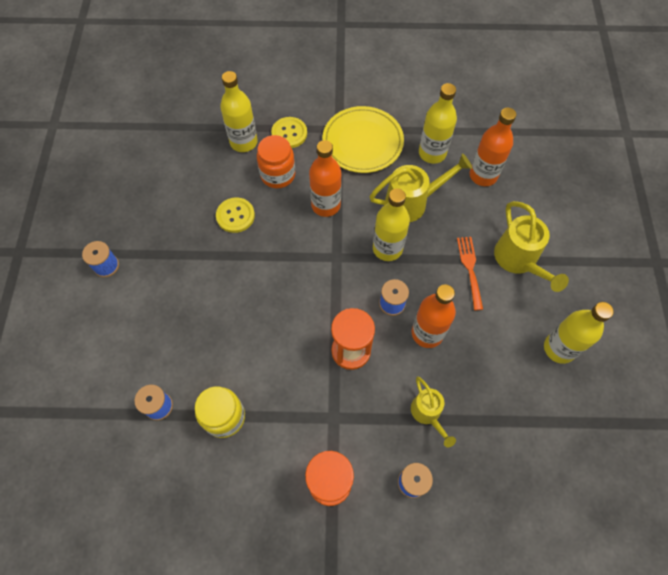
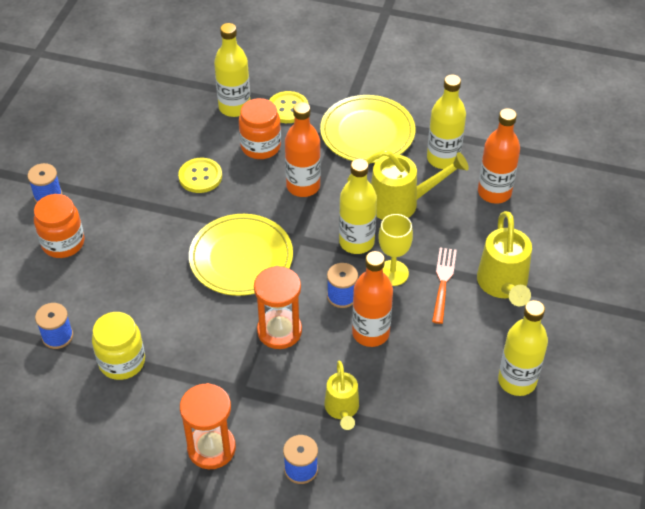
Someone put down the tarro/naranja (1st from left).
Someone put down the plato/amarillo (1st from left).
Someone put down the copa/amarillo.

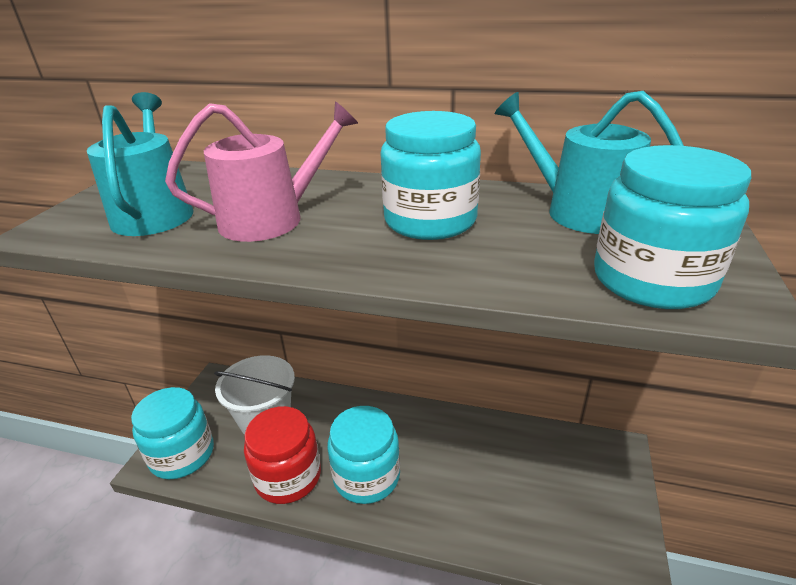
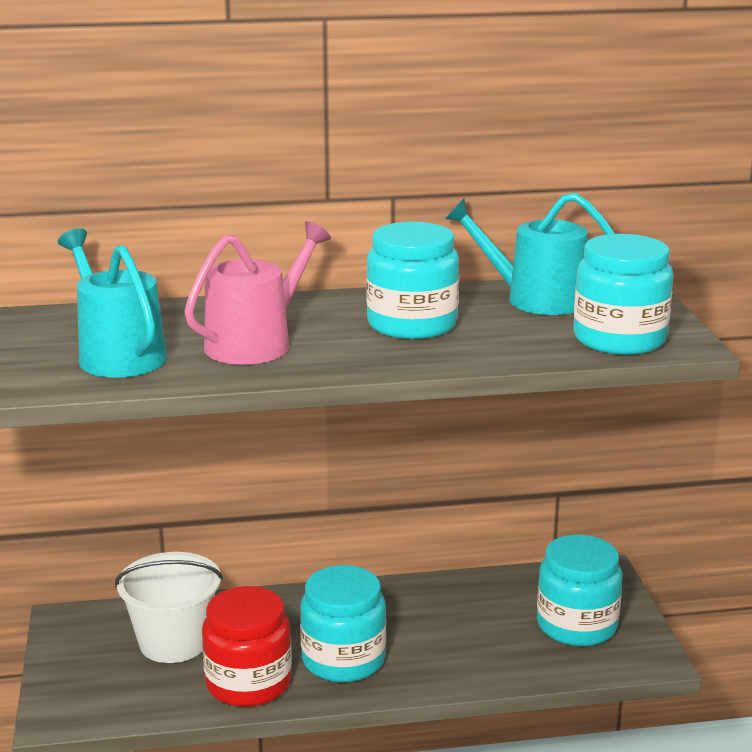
Someone carried the tarro/turquesa (1st from left in the first image).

________

- Task to complete
Lines with the word "from": tally them across the material and give only the total.

- Response for this exercise
3